» WORK ORDER: Pull every line holding the string "degrees" from the records below.

» INFORMATION SHOWN:
- - - - -
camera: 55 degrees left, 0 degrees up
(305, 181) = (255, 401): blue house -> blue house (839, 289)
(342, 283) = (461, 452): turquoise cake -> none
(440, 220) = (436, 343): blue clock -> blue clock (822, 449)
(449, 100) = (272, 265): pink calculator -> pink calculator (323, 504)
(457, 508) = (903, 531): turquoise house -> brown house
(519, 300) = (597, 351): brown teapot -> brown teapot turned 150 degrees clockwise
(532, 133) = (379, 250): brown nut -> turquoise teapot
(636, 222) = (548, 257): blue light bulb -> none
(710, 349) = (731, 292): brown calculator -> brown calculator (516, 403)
- - - - -
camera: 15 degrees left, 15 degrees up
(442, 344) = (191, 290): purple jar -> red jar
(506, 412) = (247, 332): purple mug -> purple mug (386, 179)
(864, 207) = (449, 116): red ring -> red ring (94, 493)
- - - - -
» REPLY:
camera: 55 degrees left, 0 degrees up
(519, 300) = (597, 351): brown teapot -> brown teapot turned 150 degrees clockwise
camera: 15 degrees left, 15 degrees up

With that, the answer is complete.